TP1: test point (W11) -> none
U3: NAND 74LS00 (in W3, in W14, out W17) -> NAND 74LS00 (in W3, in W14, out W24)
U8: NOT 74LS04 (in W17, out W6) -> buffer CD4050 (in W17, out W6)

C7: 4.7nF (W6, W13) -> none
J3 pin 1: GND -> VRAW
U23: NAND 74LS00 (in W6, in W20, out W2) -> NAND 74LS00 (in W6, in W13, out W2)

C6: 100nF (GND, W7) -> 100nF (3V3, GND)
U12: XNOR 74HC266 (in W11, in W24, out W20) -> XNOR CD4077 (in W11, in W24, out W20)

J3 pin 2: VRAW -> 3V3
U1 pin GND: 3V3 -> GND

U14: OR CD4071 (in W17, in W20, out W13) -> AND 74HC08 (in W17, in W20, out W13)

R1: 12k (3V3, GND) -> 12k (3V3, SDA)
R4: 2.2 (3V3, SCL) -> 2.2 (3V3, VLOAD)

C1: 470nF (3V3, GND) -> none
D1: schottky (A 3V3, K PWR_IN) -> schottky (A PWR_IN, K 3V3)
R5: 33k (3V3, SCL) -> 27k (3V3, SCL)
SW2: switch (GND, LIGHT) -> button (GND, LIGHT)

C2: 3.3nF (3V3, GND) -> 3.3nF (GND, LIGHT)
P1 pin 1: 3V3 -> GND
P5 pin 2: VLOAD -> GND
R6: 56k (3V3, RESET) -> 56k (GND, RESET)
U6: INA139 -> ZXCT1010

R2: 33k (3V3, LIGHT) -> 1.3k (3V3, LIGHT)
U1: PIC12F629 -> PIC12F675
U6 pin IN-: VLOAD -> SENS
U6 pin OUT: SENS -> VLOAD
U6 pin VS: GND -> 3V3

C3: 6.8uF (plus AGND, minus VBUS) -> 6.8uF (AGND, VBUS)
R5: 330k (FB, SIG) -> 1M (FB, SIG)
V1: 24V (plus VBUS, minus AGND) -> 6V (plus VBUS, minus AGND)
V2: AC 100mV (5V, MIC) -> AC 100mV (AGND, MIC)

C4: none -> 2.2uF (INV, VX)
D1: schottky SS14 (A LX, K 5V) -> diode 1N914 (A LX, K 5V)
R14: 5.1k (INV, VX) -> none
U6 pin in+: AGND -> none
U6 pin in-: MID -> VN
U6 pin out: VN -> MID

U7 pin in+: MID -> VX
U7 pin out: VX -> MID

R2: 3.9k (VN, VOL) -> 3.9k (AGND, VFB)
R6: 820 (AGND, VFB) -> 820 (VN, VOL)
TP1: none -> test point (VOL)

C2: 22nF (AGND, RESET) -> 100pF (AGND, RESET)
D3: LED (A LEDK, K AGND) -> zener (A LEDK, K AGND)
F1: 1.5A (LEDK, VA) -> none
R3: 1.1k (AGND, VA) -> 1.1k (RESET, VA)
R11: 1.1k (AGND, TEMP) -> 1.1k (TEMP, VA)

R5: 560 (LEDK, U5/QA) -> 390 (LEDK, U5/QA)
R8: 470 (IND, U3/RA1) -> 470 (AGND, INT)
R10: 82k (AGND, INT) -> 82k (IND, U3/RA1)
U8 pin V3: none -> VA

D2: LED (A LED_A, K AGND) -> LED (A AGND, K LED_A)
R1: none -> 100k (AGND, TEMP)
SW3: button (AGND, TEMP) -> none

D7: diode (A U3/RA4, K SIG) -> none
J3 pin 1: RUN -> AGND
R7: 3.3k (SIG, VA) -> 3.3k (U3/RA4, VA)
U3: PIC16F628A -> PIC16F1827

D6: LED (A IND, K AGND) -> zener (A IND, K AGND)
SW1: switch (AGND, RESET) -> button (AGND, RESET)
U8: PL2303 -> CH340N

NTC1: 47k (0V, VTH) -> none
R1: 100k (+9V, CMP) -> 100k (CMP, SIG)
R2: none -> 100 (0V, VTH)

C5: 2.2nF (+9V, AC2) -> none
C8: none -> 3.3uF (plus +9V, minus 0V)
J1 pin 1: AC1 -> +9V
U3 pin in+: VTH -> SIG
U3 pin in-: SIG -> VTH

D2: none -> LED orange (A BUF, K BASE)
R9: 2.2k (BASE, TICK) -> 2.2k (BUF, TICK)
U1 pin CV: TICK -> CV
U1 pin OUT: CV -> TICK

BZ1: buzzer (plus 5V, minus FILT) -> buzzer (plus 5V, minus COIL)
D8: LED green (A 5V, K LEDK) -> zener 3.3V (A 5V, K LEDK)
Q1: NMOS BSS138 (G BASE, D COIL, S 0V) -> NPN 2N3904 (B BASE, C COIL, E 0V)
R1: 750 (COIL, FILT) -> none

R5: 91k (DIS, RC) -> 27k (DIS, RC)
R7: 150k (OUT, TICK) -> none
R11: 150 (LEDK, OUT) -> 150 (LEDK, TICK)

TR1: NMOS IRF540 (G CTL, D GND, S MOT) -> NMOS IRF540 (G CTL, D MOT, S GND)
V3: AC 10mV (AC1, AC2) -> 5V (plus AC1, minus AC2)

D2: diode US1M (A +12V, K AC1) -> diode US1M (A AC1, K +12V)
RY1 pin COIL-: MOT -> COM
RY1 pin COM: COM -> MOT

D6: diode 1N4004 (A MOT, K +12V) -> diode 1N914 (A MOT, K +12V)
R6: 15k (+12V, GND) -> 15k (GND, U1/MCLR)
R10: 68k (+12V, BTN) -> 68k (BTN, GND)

· · · · ·

Only the lines from the top of the data through the line that contains "C3: 6.8uF (plus" should be quoted, exactly as they stand.

[EXERCISE RESPONSE]:
TP1: test point (W11) -> none
U3: NAND 74LS00 (in W3, in W14, out W17) -> NAND 74LS00 (in W3, in W14, out W24)
U8: NOT 74LS04 (in W17, out W6) -> buffer CD4050 (in W17, out W6)

C7: 4.7nF (W6, W13) -> none
J3 pin 1: GND -> VRAW
U23: NAND 74LS00 (in W6, in W20, out W2) -> NAND 74LS00 (in W6, in W13, out W2)

C6: 100nF (GND, W7) -> 100nF (3V3, GND)
U12: XNOR 74HC266 (in W11, in W24, out W20) -> XNOR CD4077 (in W11, in W24, out W20)

J3 pin 2: VRAW -> 3V3
U1 pin GND: 3V3 -> GND

U14: OR CD4071 (in W17, in W20, out W13) -> AND 74HC08 (in W17, in W20, out W13)

R1: 12k (3V3, GND) -> 12k (3V3, SDA)
R4: 2.2 (3V3, SCL) -> 2.2 (3V3, VLOAD)

C1: 470nF (3V3, GND) -> none
D1: schottky (A 3V3, K PWR_IN) -> schottky (A PWR_IN, K 3V3)
R5: 33k (3V3, SCL) -> 27k (3V3, SCL)
SW2: switch (GND, LIGHT) -> button (GND, LIGHT)

C2: 3.3nF (3V3, GND) -> 3.3nF (GND, LIGHT)
P1 pin 1: 3V3 -> GND
P5 pin 2: VLOAD -> GND
R6: 56k (3V3, RESET) -> 56k (GND, RESET)
U6: INA139 -> ZXCT1010

R2: 33k (3V3, LIGHT) -> 1.3k (3V3, LIGHT)
U1: PIC12F629 -> PIC12F675
U6 pin IN-: VLOAD -> SENS
U6 pin OUT: SENS -> VLOAD
U6 pin VS: GND -> 3V3

C3: 6.8uF (plus AGND, minus VBUS) -> 6.8uF (AGND, VBUS)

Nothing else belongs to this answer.